(Colored shape tracking data)
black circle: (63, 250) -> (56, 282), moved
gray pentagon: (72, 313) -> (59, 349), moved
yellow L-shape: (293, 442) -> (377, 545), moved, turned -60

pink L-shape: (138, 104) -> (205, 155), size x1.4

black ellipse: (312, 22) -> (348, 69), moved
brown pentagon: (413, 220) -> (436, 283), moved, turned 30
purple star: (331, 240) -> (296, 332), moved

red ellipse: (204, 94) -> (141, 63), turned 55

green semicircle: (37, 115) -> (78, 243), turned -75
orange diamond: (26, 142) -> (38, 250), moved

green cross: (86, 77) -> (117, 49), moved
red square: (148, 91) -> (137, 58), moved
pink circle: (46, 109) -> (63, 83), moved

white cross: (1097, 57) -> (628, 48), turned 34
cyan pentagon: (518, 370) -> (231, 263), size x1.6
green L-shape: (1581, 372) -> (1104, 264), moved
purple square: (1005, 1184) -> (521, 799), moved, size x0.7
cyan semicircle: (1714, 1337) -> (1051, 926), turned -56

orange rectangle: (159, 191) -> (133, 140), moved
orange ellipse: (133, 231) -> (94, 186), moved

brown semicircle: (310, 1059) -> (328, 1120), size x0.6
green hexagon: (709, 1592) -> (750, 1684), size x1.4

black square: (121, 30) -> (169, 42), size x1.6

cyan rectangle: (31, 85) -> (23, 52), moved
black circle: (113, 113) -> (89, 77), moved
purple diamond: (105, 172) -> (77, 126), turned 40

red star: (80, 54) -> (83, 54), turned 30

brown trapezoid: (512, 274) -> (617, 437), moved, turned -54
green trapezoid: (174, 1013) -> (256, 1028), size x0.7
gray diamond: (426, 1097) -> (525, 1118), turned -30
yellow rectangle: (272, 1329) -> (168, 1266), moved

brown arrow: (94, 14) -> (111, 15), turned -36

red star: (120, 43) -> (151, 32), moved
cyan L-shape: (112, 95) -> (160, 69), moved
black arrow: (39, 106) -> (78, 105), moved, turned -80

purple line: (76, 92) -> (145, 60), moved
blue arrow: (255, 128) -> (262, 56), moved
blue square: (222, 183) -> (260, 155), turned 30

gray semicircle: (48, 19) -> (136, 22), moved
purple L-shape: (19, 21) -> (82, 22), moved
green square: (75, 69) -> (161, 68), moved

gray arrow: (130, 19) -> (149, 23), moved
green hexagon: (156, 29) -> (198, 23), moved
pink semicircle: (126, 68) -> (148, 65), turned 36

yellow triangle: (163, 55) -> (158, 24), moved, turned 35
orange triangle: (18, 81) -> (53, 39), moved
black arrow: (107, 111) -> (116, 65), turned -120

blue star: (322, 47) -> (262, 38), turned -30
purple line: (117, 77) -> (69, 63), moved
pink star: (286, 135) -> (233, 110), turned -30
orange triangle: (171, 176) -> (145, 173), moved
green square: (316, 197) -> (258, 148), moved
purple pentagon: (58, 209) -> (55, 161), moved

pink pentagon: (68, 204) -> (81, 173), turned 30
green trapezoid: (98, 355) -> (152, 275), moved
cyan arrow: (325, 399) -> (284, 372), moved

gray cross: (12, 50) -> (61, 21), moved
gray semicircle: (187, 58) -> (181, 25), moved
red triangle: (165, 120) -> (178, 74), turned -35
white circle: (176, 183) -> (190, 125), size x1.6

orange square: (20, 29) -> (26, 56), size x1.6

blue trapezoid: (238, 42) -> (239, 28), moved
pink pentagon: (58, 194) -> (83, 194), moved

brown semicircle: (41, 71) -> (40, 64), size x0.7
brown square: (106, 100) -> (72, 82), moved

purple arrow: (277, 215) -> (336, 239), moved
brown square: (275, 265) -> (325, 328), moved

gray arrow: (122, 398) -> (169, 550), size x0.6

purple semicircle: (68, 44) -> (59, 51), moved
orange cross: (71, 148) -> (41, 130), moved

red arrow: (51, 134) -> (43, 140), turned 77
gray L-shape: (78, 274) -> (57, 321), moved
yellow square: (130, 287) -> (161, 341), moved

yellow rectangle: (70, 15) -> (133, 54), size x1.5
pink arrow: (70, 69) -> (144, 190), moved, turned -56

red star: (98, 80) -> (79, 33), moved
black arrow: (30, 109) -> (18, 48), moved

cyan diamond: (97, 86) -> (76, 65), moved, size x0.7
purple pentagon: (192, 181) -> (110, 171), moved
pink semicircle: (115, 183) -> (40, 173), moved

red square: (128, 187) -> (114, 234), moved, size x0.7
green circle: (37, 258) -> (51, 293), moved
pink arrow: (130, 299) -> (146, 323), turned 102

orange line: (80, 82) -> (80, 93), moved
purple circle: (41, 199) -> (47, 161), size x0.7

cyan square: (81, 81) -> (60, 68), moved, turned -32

• ASSIGNMENT:
Some lines above may contain the string "diamond". State how many of them the records have, and nothing more.

• RESPONSE:
4